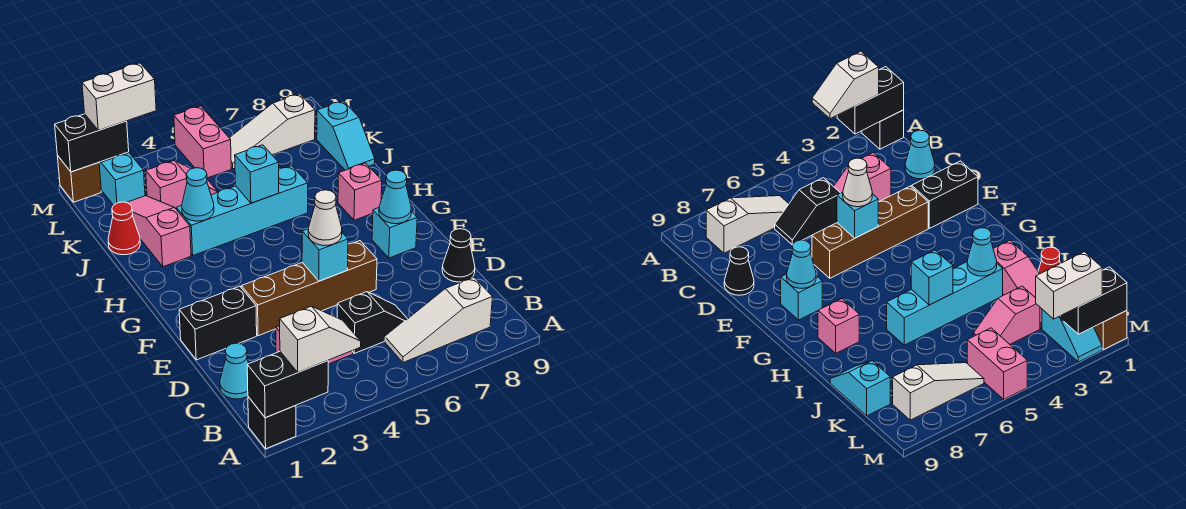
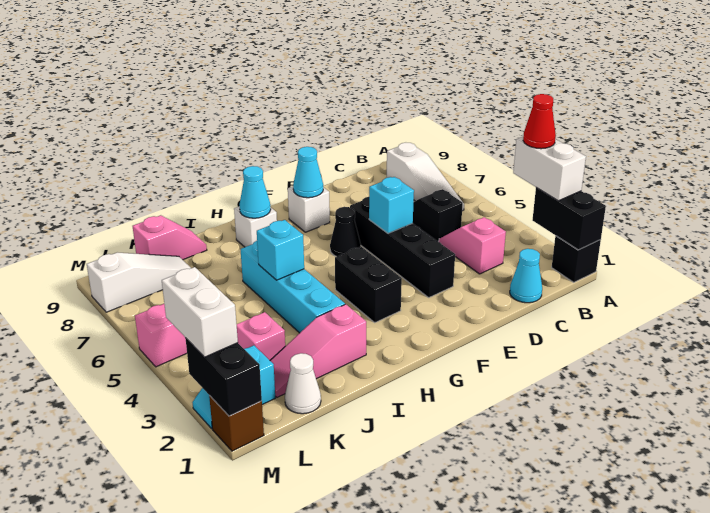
white slope A2:A3 level 3 top 2 -> white brick A2:A3 level 3
black cone D9 level 1 -> black cone F6 level 1
black brick E1:E2 level 1 -> black brick G3:G4 level 1
brown brick E3:E6 level 1 -> black brick E3:E6 level 1
white cone E5 level 3 -> white cone K1 level 1
cyan brick F8 level 1 -> white brick F8 level 1
pink brick H8 level 1 -> white brick H8 level 1
cyan cone I3 level 2 -> cyan cone H8 level 2
red cone J1 level 1 -> red cone A3 level 4
cyan slope J9:K9 level 1 top K -> pink slope J9:K9 level 1 top K
white slope L6:L8 level 1 top 8 -> white slope K8:M8 level 1 top M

····················

**What is being asked:** Print exactly the first line of the entries and every line after it through the one that contains "white cone E5", leaving the pictures out.

**Output of the exercise:**
white slope A2:A3 level 3 top 2 -> white brick A2:A3 level 3
black cone D9 level 1 -> black cone F6 level 1
black brick E1:E2 level 1 -> black brick G3:G4 level 1
brown brick E3:E6 level 1 -> black brick E3:E6 level 1
white cone E5 level 3 -> white cone K1 level 1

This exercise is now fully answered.